Input:
========

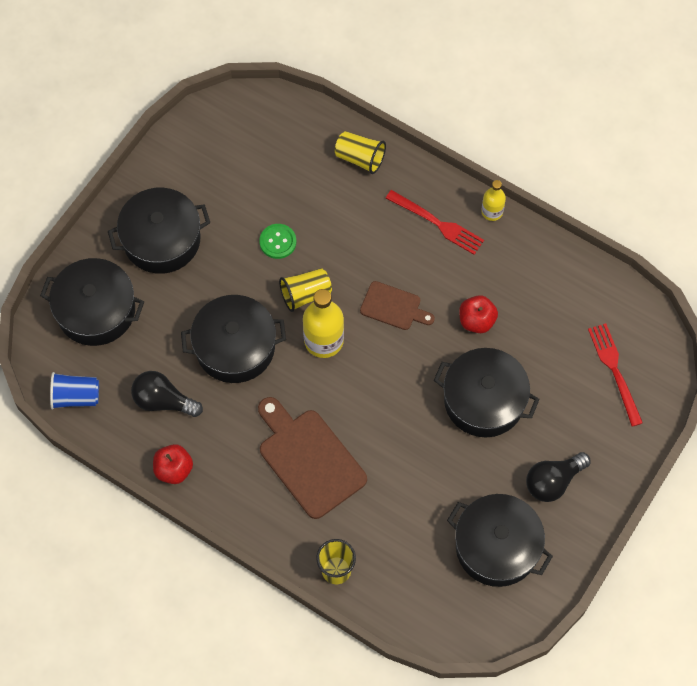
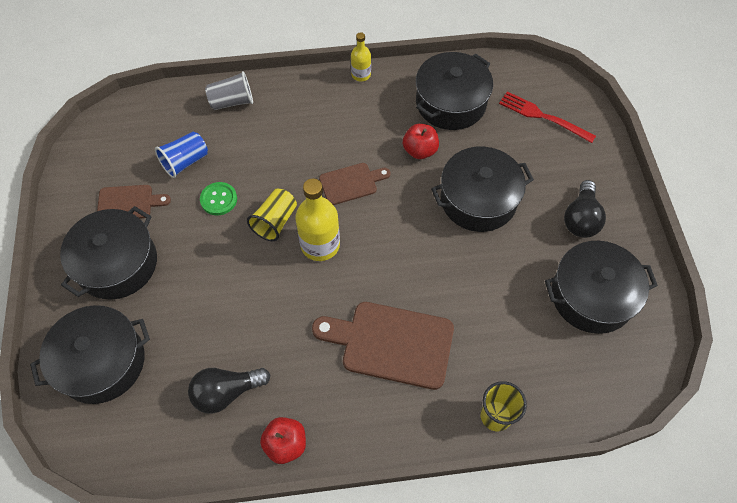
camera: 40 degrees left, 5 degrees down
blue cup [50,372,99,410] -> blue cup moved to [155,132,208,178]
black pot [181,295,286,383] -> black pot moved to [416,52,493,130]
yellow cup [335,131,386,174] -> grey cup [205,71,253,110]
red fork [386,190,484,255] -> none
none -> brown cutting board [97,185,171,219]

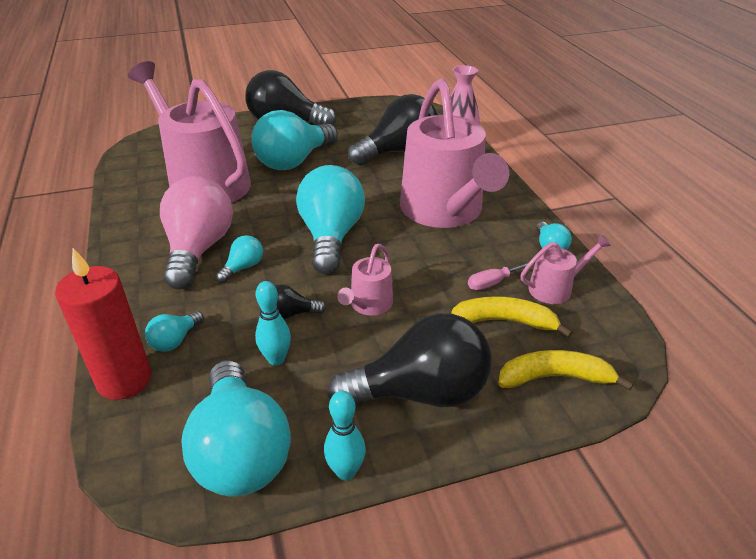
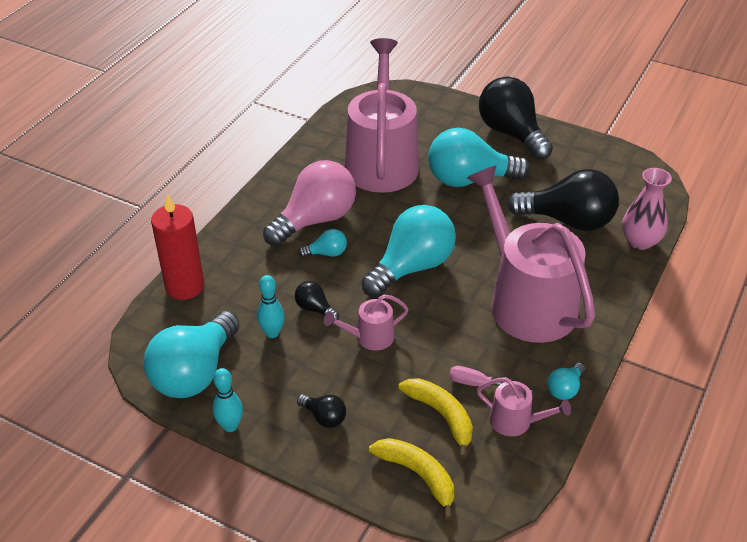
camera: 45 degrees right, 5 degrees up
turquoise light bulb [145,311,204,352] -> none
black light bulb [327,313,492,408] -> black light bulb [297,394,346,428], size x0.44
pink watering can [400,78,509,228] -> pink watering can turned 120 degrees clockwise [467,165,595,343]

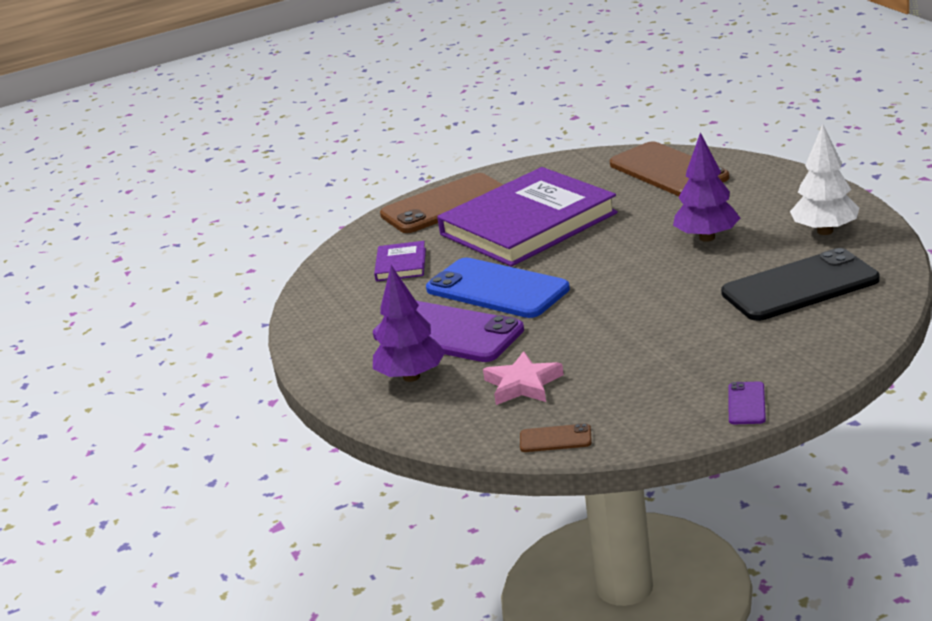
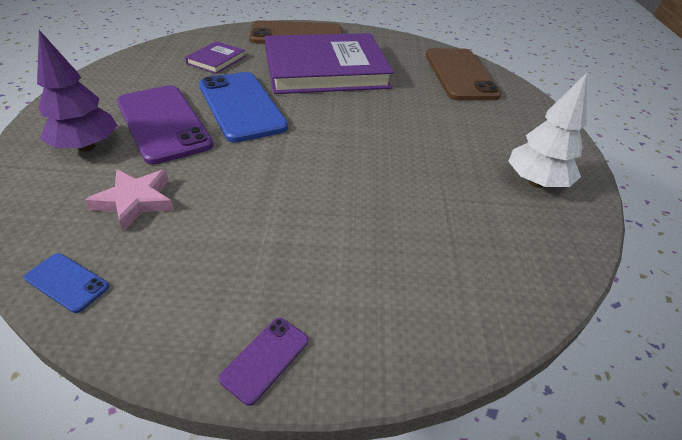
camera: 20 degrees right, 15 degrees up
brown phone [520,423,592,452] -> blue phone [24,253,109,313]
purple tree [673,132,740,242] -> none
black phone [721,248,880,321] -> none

========

Go through the listing above and pull out each line containing the word "camera".

camera: 40 degrees left, 5 degrees down
camera: 45 degrees right, 5 degrees up
camera: 20 degrees right, 15 degrees up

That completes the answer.